**TRY IT:**
Write every record below out exactly; no images.

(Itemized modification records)
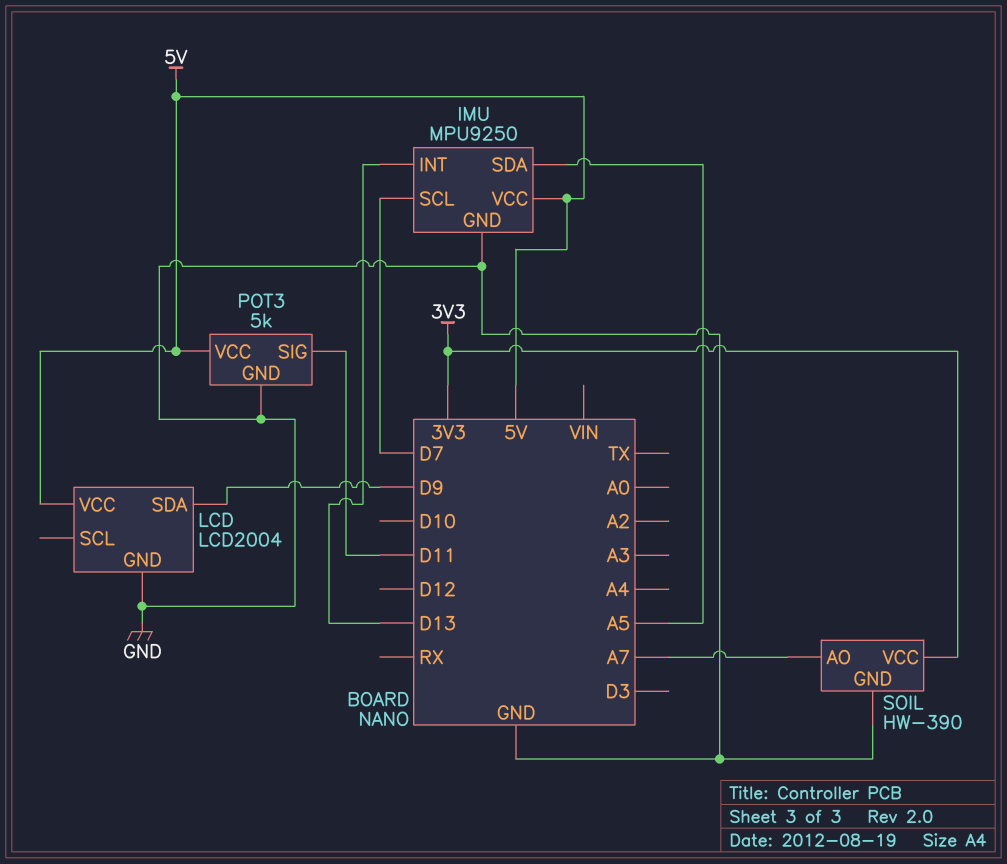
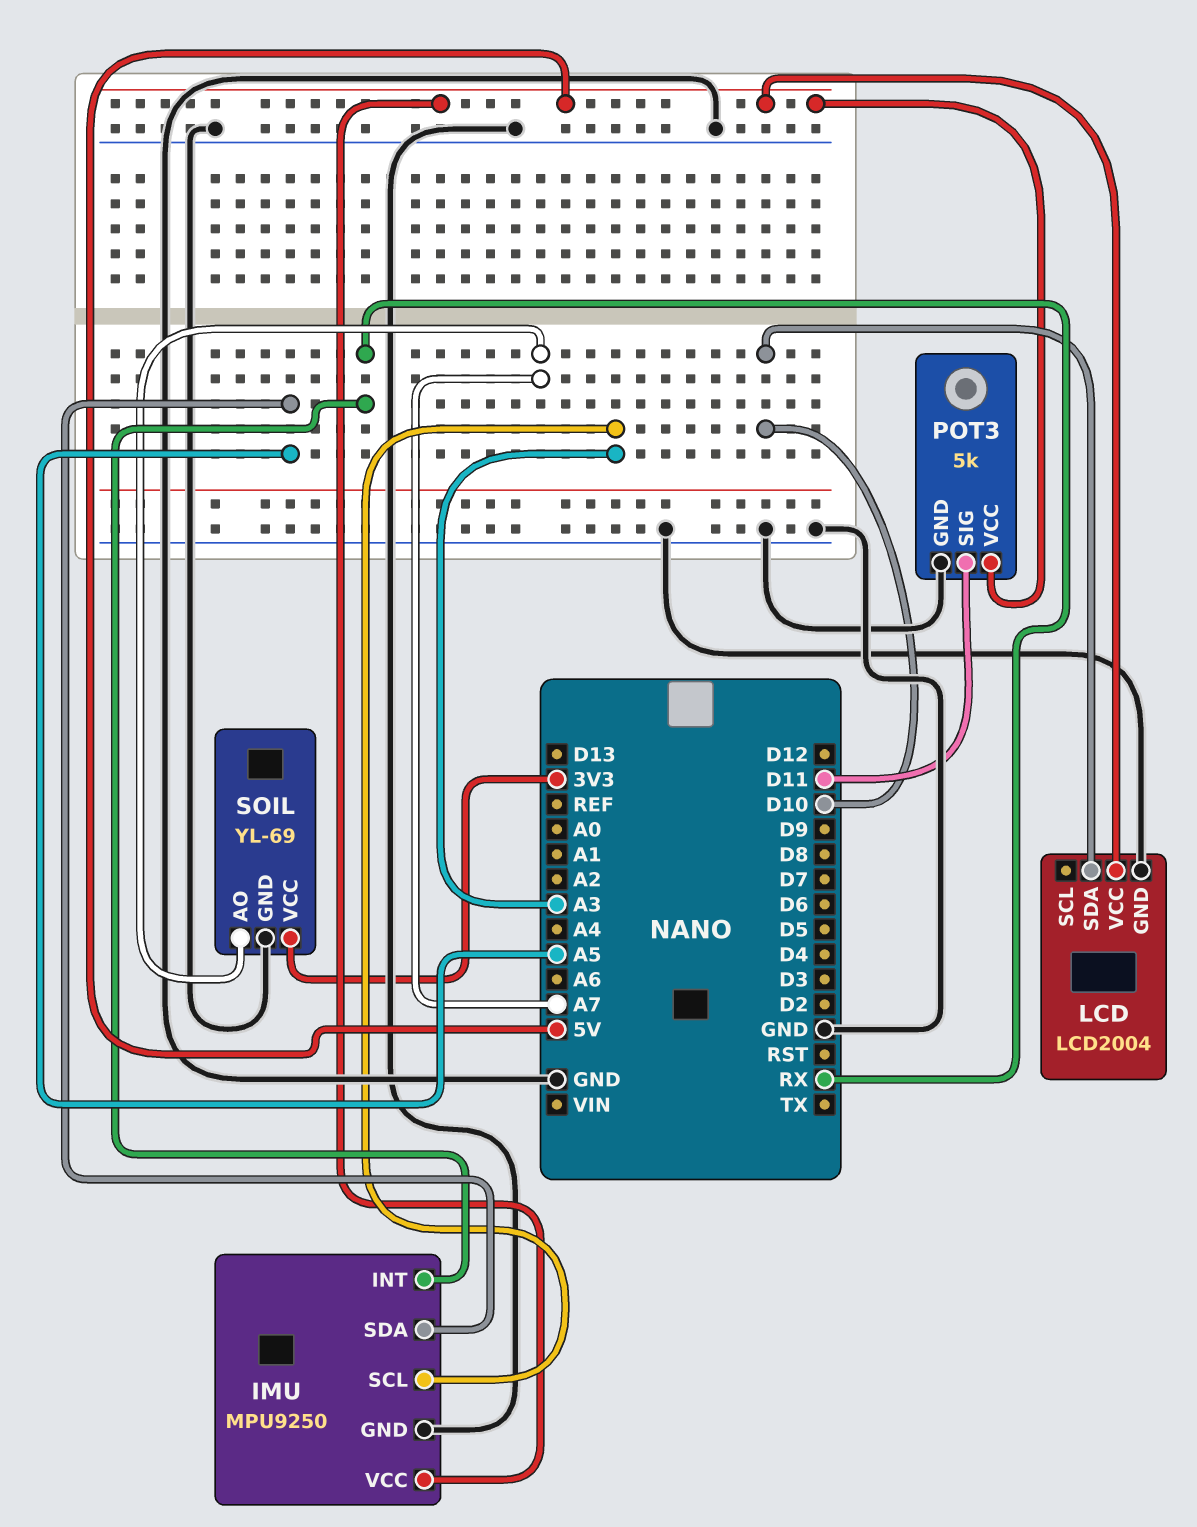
IMU pin INT: D13 -> RX
IMU pin SCL: D7 -> A3
LCD pin SDA: D9 -> D10
SOIL: HW-390 -> YL-69

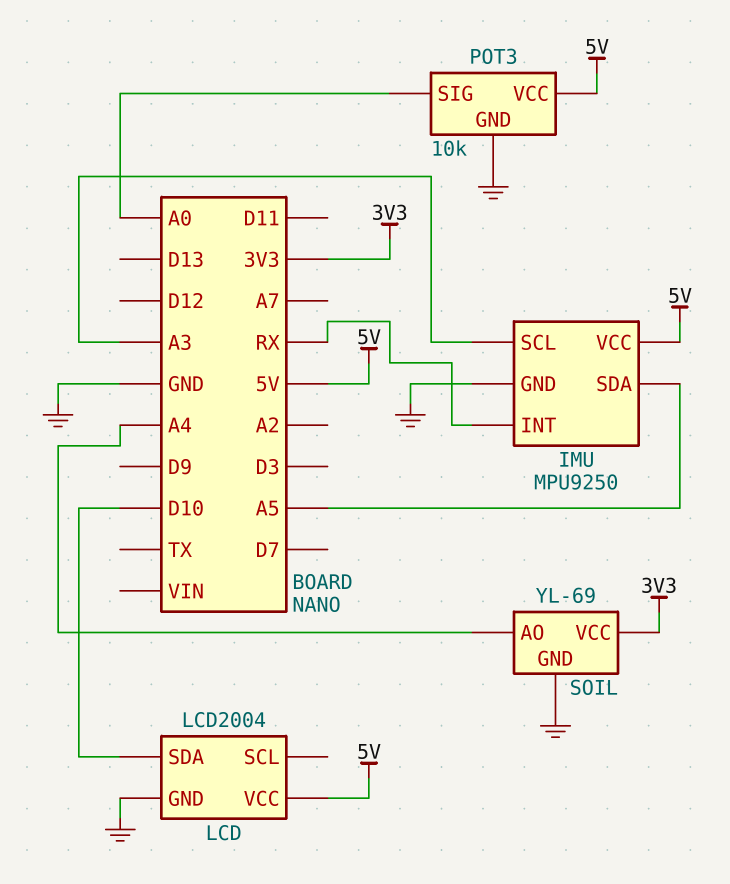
POT3: 5k -> 10k
POT3 pin SIG: D11 -> A0
SOIL pin AO: A7 -> A4

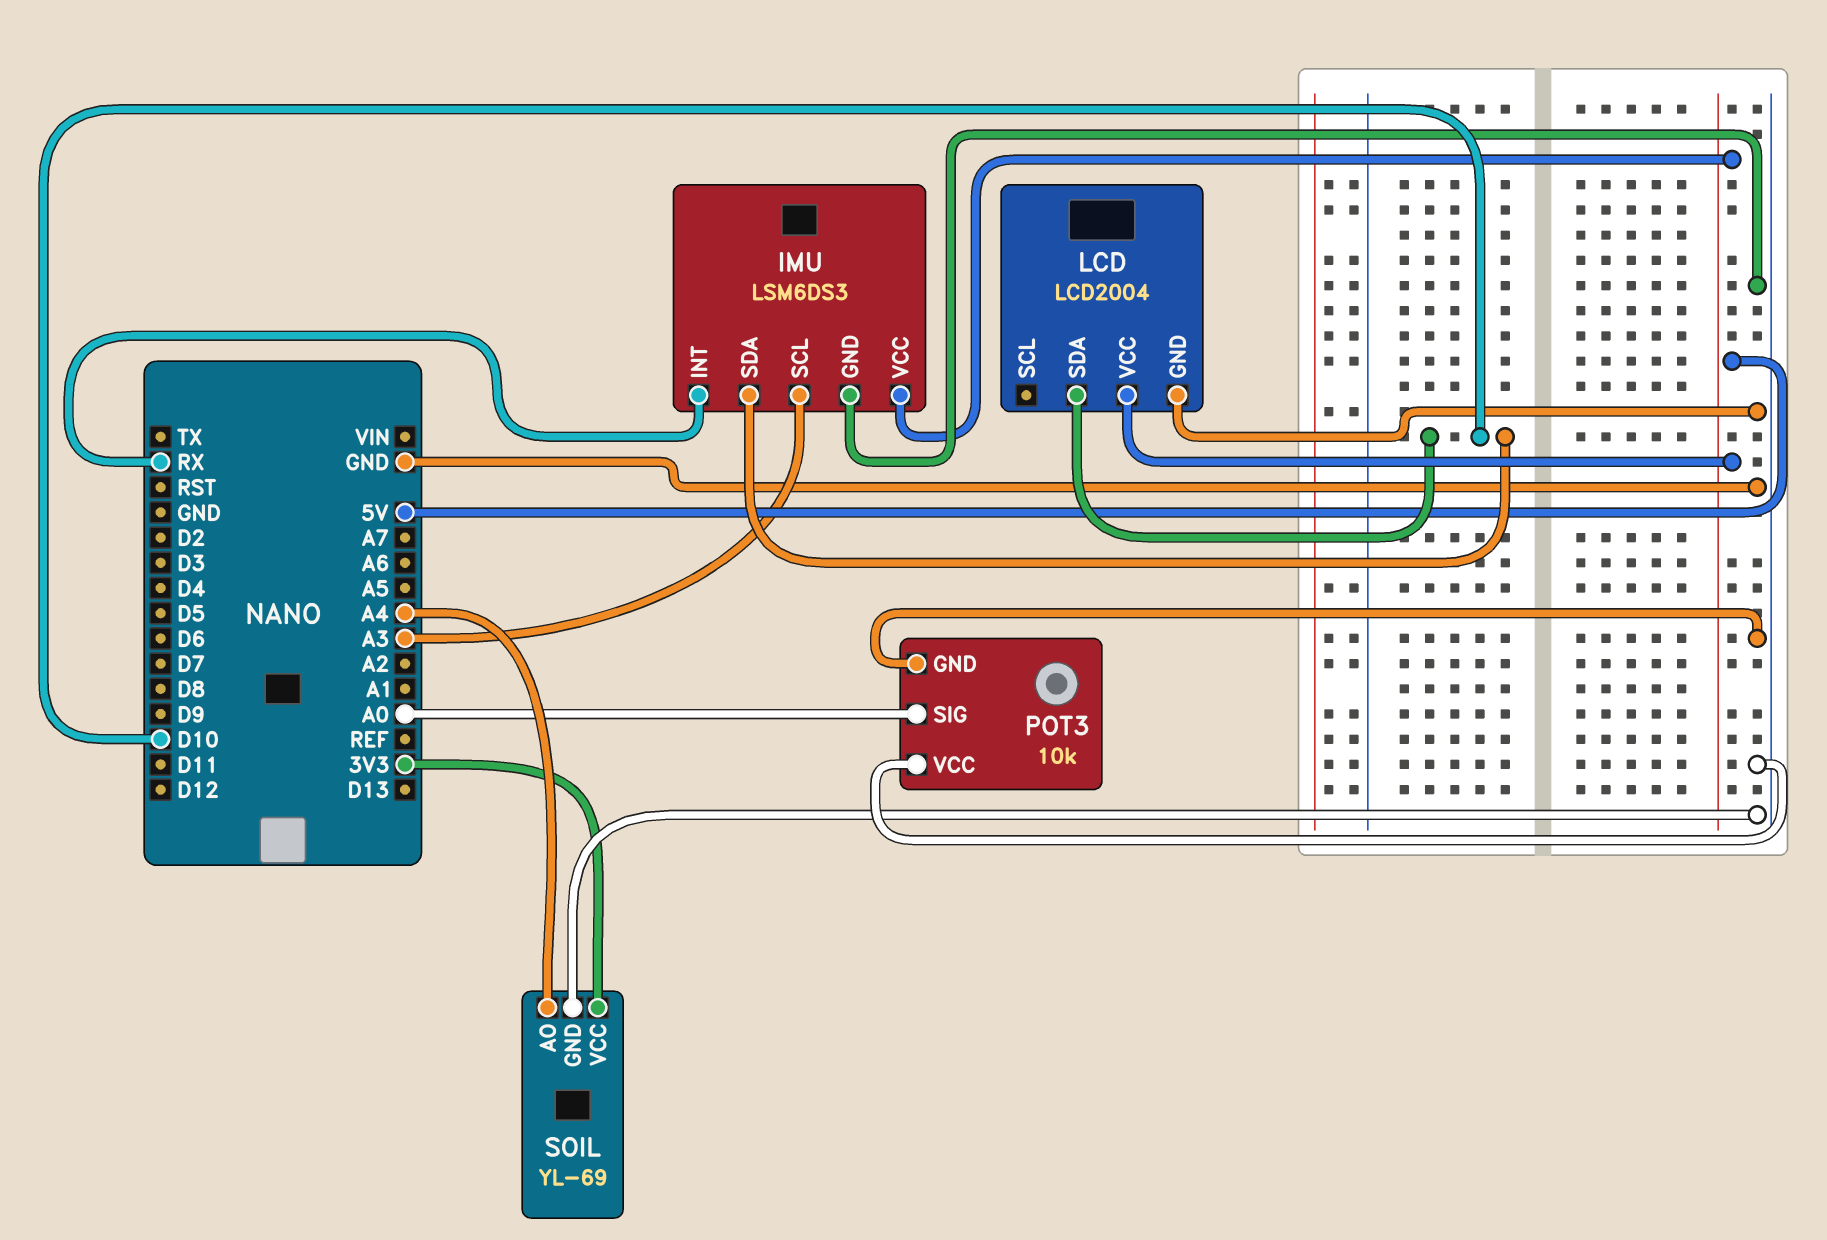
IMU: MPU9250 -> LSM6DS3
IMU pin SDA: A5 -> D10
POT3 pin VCC: 5V -> GND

**ANSWER TO THE PROBLEM:**
IMU pin INT: D13 -> RX
IMU pin SCL: D7 -> A3
LCD pin SDA: D9 -> D10
SOIL: HW-390 -> YL-69

POT3: 5k -> 10k
POT3 pin SIG: D11 -> A0
SOIL pin AO: A7 -> A4

IMU: MPU9250 -> LSM6DS3
IMU pin SDA: A5 -> D10
POT3 pin VCC: 5V -> GND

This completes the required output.